• _Task directions_
Reproduce every line below exactly as written; do not include the images.

• _Raw data_
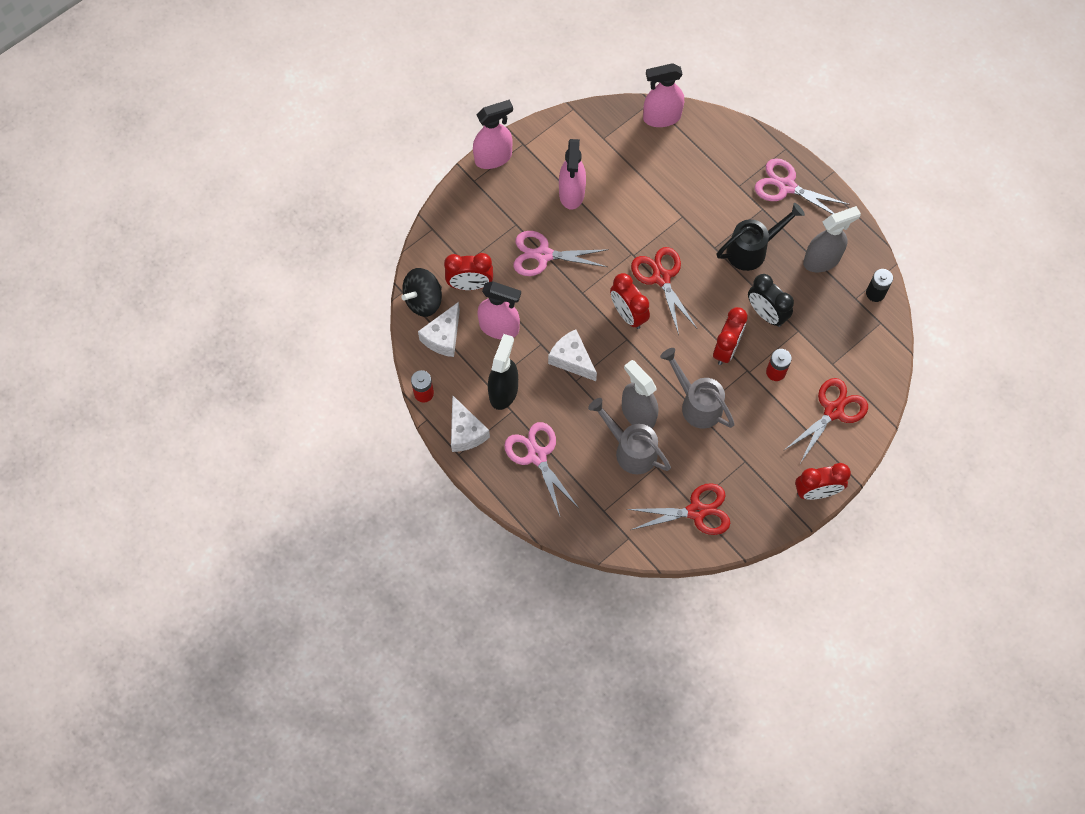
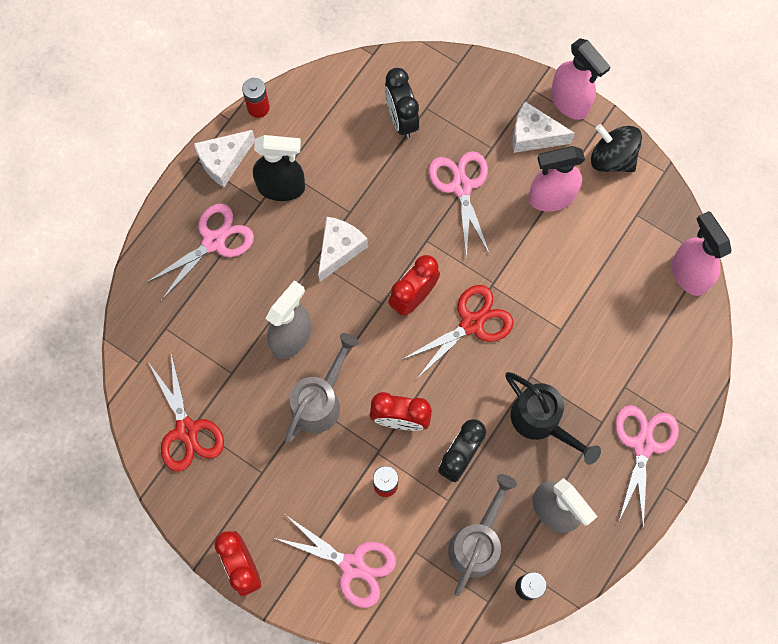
camera: 75 degrees right, 5 degrees up
(423, 300) = (368, 78): black spinning top -> black spinning top (612, 158)
(443, 337) = (330, 109): white cheese -> white cheese (533, 135)
(470, 284) = (401, 120): red clock -> black clock
(499, 327) = (357, 163): pink spray bottle -> none
(631, 450) = (244, 340): grey watering can -> grey watering can (477, 543)
(833, 411) = (352, 566): red scissors -> pink scissors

• _Solution to this exercise_
camera: 75 degrees right, 5 degrees up
(423, 300) = (368, 78): black spinning top -> black spinning top (612, 158)
(443, 337) = (330, 109): white cheese -> white cheese (533, 135)
(470, 284) = (401, 120): red clock -> black clock
(499, 327) = (357, 163): pink spray bottle -> none
(631, 450) = (244, 340): grey watering can -> grey watering can (477, 543)
(833, 411) = (352, 566): red scissors -> pink scissors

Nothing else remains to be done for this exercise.